### RECORDS FOR PROCESSING

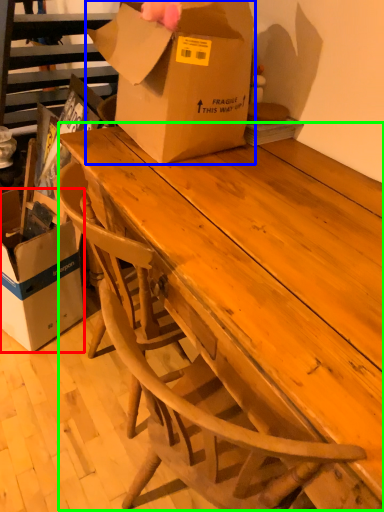
Question: Estimate the real-world distances between objects in this image. Which object is closer to box (highlighted by a red box), box (highlighted by a blue box) or table (highlighted by a green box)?

Choices:
 (A) box
 (B) table

Answer: (A)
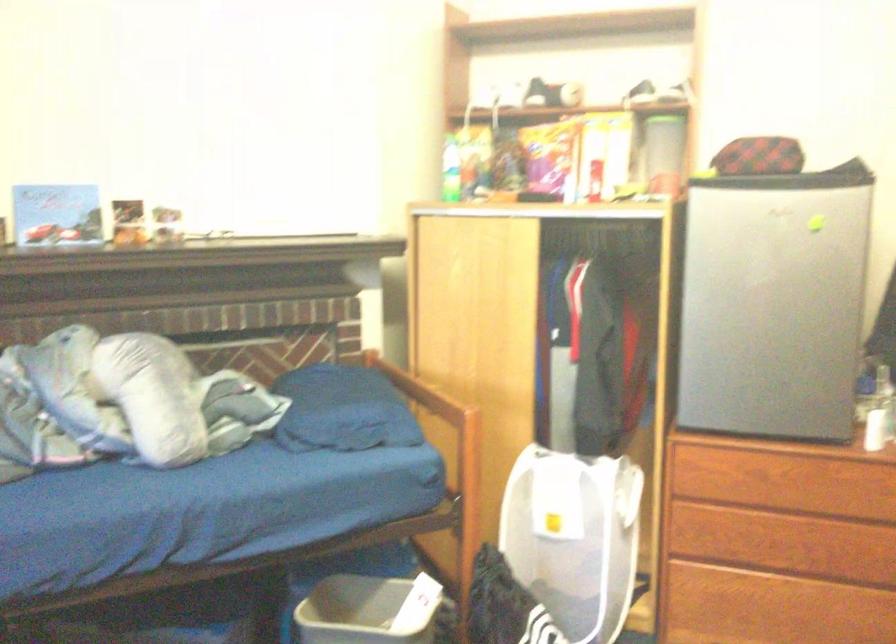
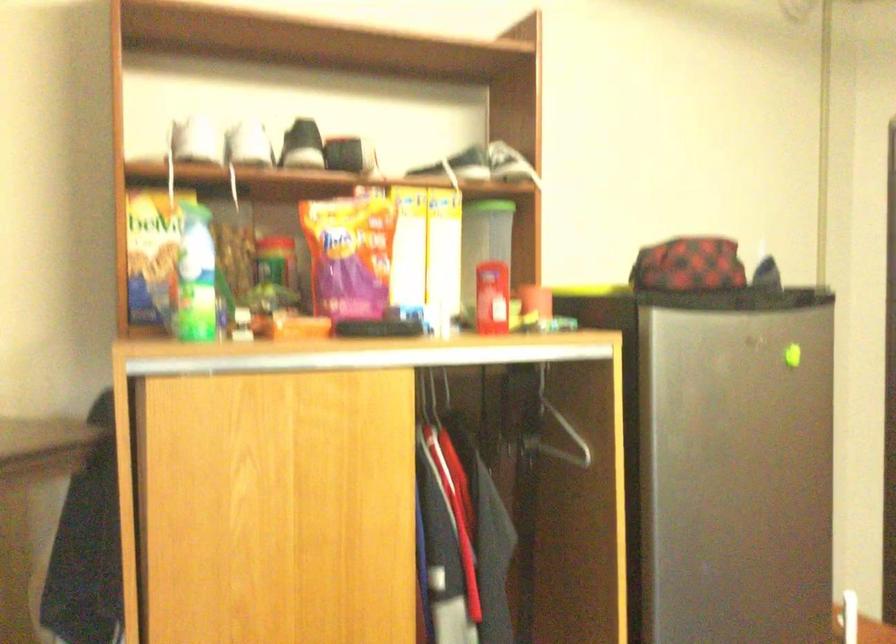
Find the pixel in the second image that matches pixel 599 180 in the first image.

(492, 297)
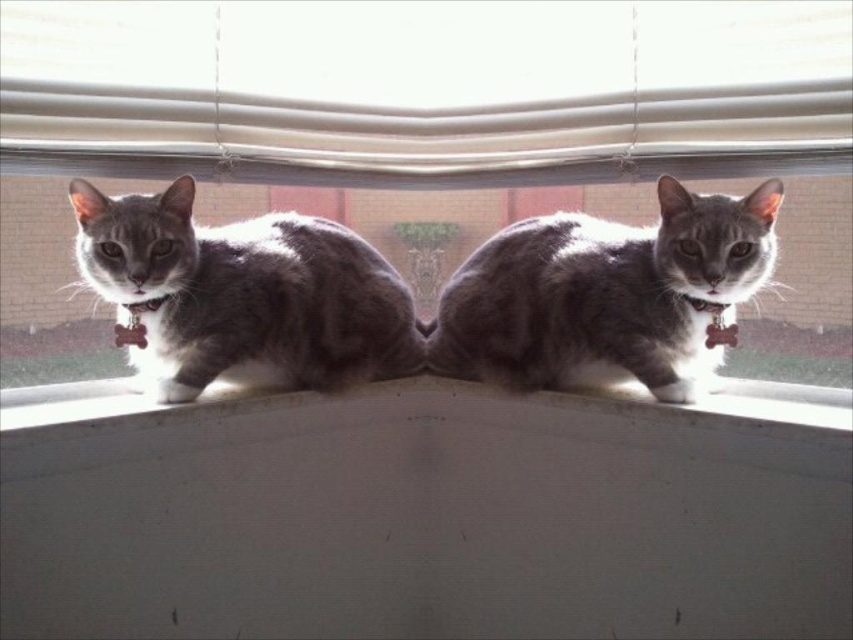
Can you confirm if gray fur cat at center is shorter than gray fur cat at left?

Yes.

Locate an element on the screen. Image resolution: width=853 pixels, height=640 pixels. gray fur cat at center is located at coordinates (606, 294).

From the picture: Which of these two, transparent glass window at center or gray fur cat at center, stands taller?

transparent glass window at center is taller.

Between transparent glass window at center and gray fur cat at center, which one is positioned lower?

Positioned lower is gray fur cat at center.

This screenshot has height=640, width=853. I want to click on transparent glass window at center, so click(456, 115).

Is transparent glass window at center positioned at the back of gray fur cat at left?

No, it is in front of gray fur cat at left.

Is transparent glass window at center wider than gray fur cat at left?

Yes, transparent glass window at center is wider than gray fur cat at left.

Is point (177, 136) closer to camera compared to point (276, 349)?

Yes, it is in front of point (276, 349).

Identify the location of transparent glass window at center. (456, 115).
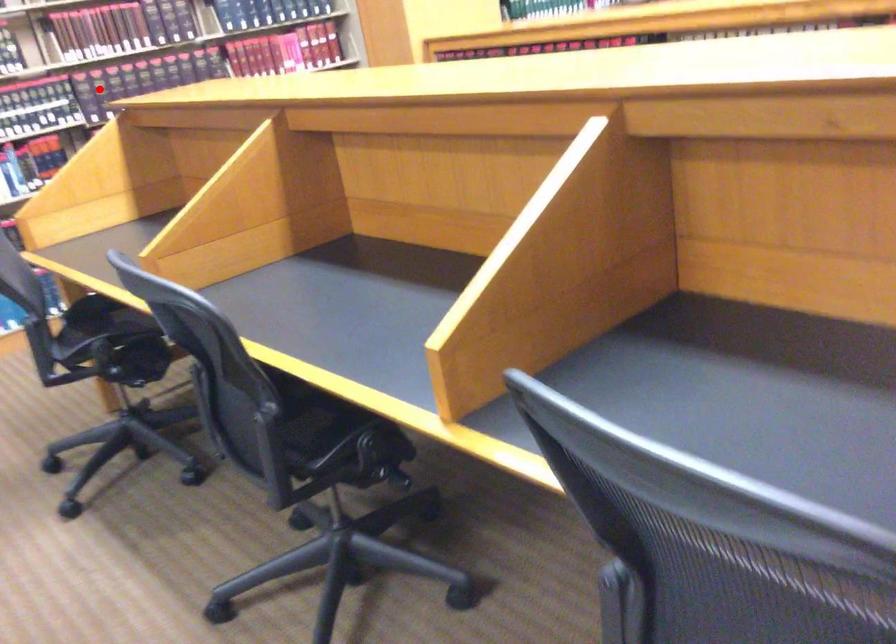
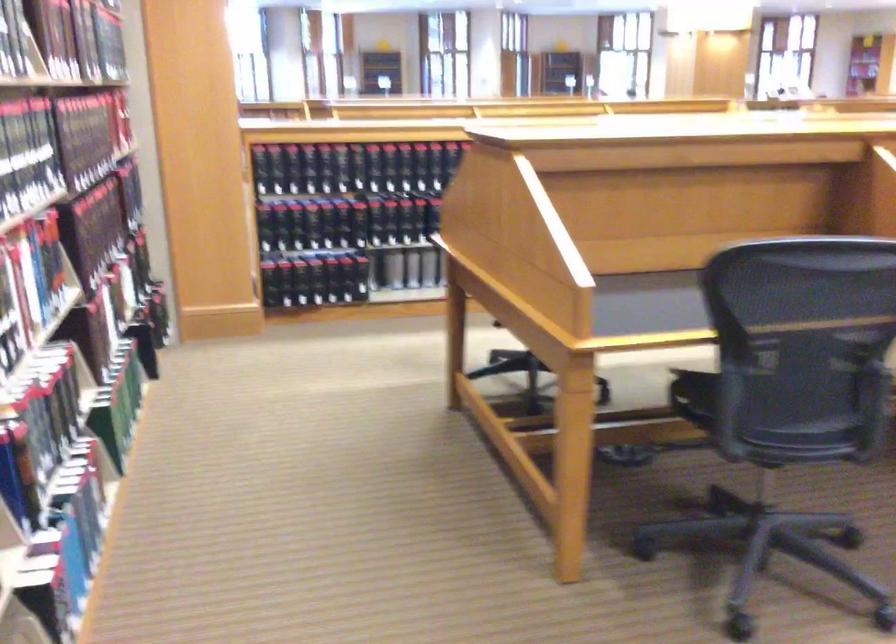
Question: I am providing you with two images of the same scene from different viewpoints. A red point is marked on the first image. Can you still see the location of the red point in image 2?

Choices:
 (A) Yes
 (B) No

Answer: (B)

######

### WHAT NEEDS TO BE DONE:
Lay out the data above as a Markdown table with two columns, Row and Text, giving each nonblank line its own numbered row in order. Leave out the blank lines and the pictures.

### SOLUTION FOR THIS PROBLEM:
| Row | Text |
|---|---|
| 1 | Question: Estimate the real-world distances between objects in this image. Which object is closer to box (highlighted by a red box), box (highlighted by a blue box) or table (highlighted by a green box)? |
| 2 | Choices: |
| 3 |  (A) box |
| 4 |  (B) table |
| 5 | Answer: (A) |
| 6 | Find the pixel in the second image that matches pixel 599 180 in the first image. |
| 7 | (492, 297) |
| 8 | Can you confirm if gray fur cat at center is shorter than gray fur cat at left? |
| 9 | Yes. |
| 10 | Locate an element on the screen. Image resolution: width=853 pixels, height=640 pixels. gray fur cat at center is located at coordinates (606, 294). |
| 11 | From the picture: Which of these two, transparent glass window at center or gray fur cat at center, stands taller? |
| 12 | transparent glass window at center is taller. |
| 13 | Between transparent glass window at center and gray fur cat at center, which one is positioned lower? |
| 14 | Positioned lower is gray fur cat at center. |
| 15 | This screenshot has height=640, width=853. I want to click on transparent glass window at center, so click(456, 115). |
| 16 | Is transparent glass window at center positioned at the back of gray fur cat at left? |
| 17 | No, it is in front of gray fur cat at left. |
| 18 | Is transparent glass window at center wider than gray fur cat at left? |
| 19 | Yes, transparent glass window at center is wider than gray fur cat at left. |
| 20 | Is point (177, 136) closer to camera compared to point (276, 349)? |
| 21 | Yes, it is in front of point (276, 349). |
| 22 | Identify the location of transparent glass window at center. (456, 115). |
| 23 | Question: I am providing you with two images of the same scene from different viewpoints. A red point is marked on the first image. Can you still see the location of the red point in image 2? |
| 24 | Choices: |
| 25 |  (A) Yes |
| 26 |  (B) No |
| 27 | Answer: (B) |